◆ **WHAT TO PRODUCE**: Copy down every line of the data that follows exactly. Omit the pictures.

◆ **DATASET SECTION**:
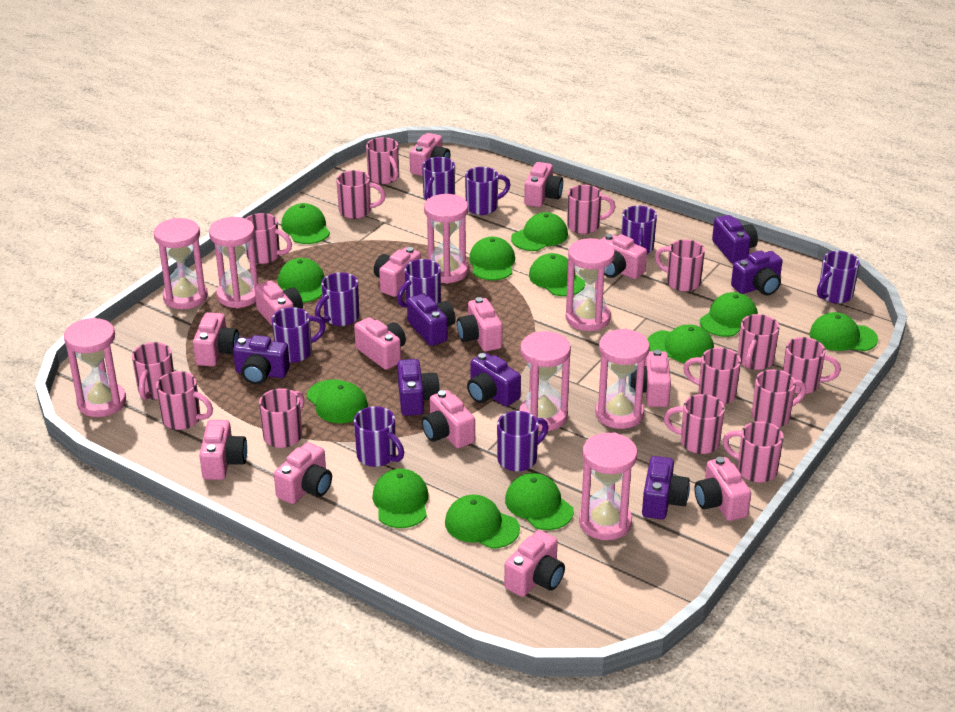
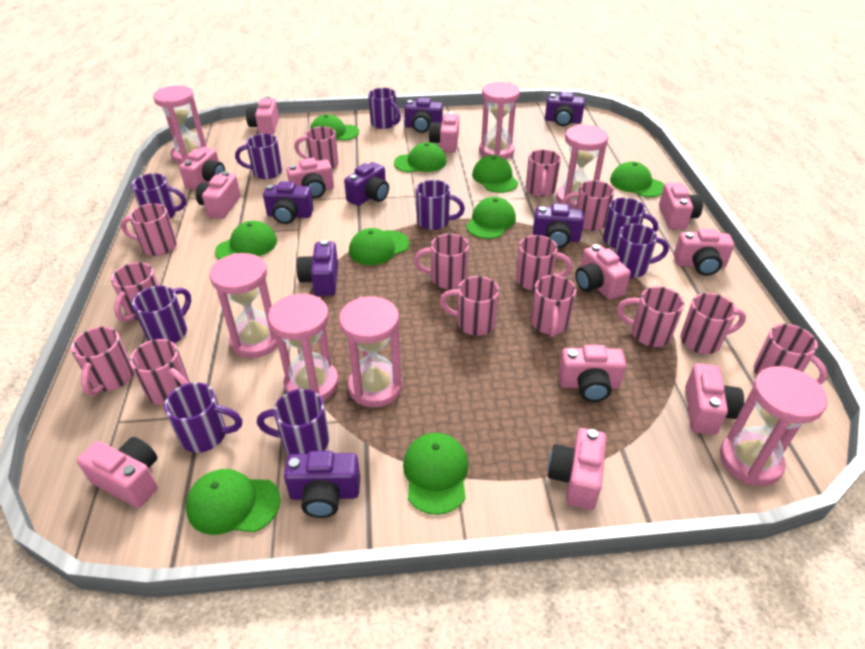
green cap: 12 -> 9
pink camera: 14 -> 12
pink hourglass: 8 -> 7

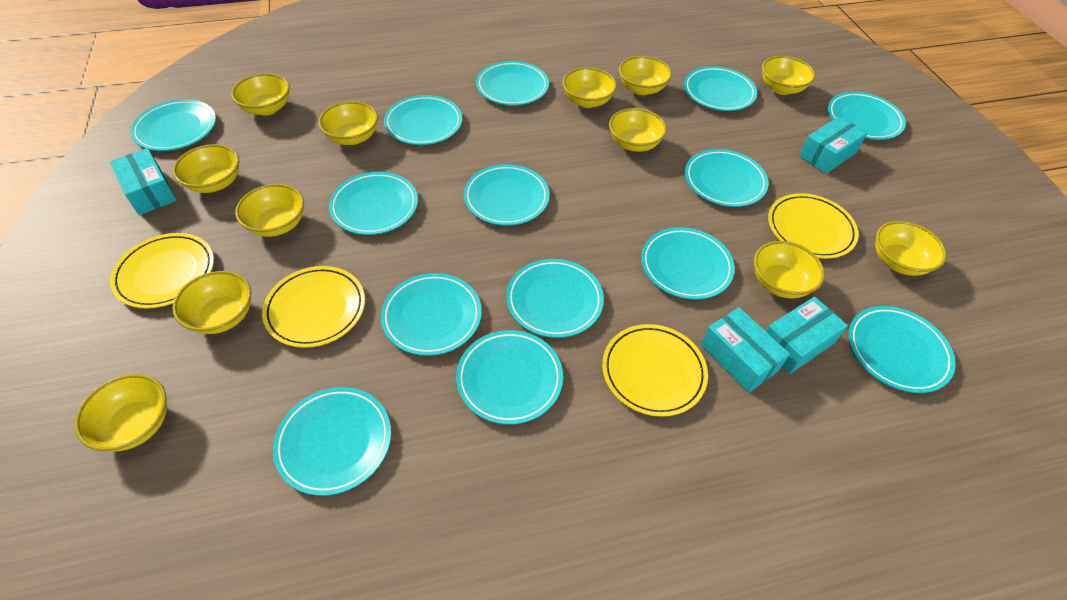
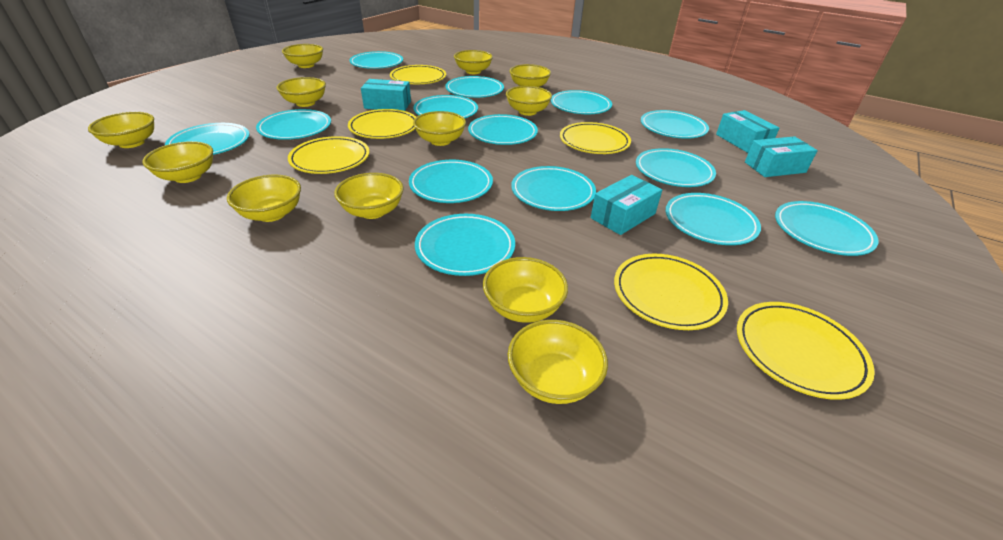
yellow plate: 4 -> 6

◆ **ANSWER TO THE PROBLEM**:
green cap: 12 -> 9
pink camera: 14 -> 12
pink hourglass: 8 -> 7

yellow plate: 4 -> 6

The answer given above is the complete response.